— Objective —
Switch "top-left" to "upper-left" in the entries from the first line up to and including the line with "33: (832, 818)". Give back only those lines, with everything else left as it stands.

[Stored items]

:::

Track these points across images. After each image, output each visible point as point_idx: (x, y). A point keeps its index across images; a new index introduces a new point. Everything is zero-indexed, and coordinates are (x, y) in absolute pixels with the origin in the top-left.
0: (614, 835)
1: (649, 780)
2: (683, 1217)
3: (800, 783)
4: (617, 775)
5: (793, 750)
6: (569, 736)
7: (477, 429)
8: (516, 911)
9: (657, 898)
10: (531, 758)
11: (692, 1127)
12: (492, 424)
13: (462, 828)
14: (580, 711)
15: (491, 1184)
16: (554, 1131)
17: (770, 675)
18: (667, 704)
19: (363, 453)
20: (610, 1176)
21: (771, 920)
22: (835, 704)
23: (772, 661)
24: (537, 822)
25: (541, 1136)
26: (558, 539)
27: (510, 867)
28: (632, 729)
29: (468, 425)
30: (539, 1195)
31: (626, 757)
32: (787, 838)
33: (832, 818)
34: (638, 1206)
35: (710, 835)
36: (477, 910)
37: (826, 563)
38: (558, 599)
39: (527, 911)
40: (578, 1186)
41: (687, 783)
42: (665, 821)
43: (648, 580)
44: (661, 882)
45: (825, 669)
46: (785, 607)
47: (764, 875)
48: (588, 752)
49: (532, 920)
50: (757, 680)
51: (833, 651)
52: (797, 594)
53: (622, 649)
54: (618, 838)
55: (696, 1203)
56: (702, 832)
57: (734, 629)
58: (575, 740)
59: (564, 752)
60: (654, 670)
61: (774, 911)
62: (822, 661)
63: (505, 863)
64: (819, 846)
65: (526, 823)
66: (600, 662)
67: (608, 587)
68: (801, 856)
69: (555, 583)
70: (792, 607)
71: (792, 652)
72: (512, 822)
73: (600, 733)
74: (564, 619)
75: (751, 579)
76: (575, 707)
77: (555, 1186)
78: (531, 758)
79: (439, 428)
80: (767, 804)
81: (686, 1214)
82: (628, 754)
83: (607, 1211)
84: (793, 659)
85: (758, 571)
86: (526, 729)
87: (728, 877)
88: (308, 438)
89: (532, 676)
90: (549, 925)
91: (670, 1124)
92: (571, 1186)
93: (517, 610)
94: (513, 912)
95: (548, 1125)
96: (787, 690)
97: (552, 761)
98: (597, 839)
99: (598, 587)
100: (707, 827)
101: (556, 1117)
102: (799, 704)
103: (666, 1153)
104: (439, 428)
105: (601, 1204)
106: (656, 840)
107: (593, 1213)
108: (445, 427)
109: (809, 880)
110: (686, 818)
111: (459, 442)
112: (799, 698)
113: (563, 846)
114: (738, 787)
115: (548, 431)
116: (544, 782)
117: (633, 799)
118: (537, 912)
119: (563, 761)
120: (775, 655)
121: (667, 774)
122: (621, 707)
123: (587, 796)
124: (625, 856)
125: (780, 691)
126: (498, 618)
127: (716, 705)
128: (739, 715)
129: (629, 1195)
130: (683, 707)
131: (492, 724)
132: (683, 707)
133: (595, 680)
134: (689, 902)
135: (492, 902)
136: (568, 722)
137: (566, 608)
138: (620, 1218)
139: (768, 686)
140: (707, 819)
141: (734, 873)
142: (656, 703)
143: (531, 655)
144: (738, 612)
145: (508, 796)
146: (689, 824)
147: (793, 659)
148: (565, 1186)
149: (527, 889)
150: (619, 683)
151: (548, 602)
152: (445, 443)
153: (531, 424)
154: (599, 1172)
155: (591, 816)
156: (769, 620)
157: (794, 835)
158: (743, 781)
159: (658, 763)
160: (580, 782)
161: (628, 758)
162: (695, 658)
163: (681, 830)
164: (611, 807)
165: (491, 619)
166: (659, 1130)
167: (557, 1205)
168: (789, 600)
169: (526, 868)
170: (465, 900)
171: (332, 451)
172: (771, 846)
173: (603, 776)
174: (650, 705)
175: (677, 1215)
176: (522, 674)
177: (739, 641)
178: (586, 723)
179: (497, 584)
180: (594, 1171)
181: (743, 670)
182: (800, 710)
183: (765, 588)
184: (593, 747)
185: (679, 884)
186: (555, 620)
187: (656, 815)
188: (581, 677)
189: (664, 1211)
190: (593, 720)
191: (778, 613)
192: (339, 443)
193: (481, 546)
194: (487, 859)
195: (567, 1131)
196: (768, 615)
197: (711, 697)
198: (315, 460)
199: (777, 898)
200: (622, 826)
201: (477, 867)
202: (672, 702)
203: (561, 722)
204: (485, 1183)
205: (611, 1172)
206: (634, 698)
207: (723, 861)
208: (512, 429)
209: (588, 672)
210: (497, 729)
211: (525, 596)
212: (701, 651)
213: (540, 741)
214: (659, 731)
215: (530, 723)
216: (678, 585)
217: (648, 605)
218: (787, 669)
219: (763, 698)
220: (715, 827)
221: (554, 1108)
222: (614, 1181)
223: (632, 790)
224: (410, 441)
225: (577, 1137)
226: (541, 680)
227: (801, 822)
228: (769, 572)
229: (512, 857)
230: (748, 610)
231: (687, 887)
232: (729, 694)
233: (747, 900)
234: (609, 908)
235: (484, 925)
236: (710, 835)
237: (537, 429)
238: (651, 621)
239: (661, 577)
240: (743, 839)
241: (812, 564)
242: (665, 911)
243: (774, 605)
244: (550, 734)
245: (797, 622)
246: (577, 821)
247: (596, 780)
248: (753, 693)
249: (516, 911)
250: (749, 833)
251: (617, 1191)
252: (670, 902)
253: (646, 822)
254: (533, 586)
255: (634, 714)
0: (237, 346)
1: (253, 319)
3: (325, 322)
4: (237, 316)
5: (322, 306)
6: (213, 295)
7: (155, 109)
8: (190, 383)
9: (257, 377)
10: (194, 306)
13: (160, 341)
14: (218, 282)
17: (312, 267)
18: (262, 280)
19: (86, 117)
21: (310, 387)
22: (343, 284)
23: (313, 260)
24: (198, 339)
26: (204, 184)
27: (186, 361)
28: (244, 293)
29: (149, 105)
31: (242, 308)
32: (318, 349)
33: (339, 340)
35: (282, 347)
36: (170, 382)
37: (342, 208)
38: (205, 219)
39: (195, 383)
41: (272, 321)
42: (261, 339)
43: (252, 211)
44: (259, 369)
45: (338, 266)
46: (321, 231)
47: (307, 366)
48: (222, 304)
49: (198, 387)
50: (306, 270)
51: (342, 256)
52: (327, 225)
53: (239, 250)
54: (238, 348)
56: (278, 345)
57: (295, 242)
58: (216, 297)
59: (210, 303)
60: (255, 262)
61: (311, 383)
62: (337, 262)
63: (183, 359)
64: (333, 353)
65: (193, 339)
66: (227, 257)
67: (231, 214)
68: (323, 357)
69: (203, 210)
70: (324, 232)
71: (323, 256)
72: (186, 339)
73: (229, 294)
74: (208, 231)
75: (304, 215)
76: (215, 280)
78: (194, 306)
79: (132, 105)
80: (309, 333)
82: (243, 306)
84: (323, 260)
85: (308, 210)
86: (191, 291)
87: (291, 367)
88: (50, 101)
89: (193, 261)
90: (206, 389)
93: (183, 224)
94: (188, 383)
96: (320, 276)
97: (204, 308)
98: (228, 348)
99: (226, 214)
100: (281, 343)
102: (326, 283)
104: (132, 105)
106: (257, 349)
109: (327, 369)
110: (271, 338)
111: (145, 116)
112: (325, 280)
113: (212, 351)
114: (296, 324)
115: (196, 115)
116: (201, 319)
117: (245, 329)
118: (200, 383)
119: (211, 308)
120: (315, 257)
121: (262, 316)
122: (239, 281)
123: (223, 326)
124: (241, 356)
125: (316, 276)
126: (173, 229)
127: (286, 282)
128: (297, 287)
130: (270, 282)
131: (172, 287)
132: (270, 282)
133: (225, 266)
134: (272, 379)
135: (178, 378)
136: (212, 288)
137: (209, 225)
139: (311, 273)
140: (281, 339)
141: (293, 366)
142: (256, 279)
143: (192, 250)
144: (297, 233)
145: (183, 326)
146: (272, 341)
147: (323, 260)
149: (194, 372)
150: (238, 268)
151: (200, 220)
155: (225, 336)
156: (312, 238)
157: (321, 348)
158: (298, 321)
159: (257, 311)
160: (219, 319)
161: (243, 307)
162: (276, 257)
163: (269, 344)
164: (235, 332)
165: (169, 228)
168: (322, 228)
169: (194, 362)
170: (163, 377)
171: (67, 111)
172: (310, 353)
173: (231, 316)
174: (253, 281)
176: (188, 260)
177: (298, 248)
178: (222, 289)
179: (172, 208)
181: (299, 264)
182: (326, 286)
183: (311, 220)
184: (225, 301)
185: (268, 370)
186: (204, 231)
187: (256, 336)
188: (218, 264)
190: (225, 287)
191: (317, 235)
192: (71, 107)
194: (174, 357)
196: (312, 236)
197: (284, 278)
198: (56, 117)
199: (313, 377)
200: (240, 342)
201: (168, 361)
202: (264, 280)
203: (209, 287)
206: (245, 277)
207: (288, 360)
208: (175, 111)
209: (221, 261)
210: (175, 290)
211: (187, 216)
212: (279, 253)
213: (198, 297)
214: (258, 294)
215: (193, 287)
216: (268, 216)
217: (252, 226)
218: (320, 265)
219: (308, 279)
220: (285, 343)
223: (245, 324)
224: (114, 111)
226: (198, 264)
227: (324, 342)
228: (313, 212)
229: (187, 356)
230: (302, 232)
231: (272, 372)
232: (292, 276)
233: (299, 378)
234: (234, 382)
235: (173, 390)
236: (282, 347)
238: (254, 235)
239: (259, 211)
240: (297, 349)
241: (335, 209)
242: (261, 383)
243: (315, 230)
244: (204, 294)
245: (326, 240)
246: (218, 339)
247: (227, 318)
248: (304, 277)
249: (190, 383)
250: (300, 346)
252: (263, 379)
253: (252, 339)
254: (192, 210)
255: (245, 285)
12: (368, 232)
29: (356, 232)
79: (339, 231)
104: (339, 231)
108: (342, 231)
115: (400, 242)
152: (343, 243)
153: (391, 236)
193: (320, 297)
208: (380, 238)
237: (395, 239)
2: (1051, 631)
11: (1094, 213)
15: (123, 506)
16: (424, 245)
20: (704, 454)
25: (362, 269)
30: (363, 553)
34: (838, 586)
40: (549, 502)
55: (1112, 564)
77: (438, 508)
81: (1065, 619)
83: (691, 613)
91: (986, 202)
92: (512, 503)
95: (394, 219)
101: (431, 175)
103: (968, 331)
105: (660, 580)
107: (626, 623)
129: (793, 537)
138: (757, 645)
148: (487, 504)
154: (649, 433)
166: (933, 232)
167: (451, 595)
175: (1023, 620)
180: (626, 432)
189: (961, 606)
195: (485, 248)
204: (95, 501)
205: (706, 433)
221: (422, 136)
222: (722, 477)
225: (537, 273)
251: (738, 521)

:::

— Written response —
Track these points across images. After each image, output each visible point as point_idx: (x, y). A point keeps its index across images; a new index introduces a new point. Everything is zero-indexed, and coordinates are (x, y) in absolute pixels with the origin in the upper-left.
0: (614, 835)
1: (649, 780)
2: (683, 1217)
3: (800, 783)
4: (617, 775)
5: (793, 750)
6: (569, 736)
7: (477, 429)
8: (516, 911)
9: (657, 898)
10: (531, 758)
11: (692, 1127)
12: (492, 424)
13: (462, 828)
14: (580, 711)
15: (491, 1184)
16: (554, 1131)
17: (770, 675)
18: (667, 704)
19: (363, 453)
20: (610, 1176)
21: (771, 920)
22: (835, 704)
23: (772, 661)
24: (537, 822)
25: (541, 1136)
26: (558, 539)
27: (510, 867)
28: (632, 729)
29: (468, 425)
30: (539, 1195)
31: (626, 757)
32: (787, 838)
33: (832, 818)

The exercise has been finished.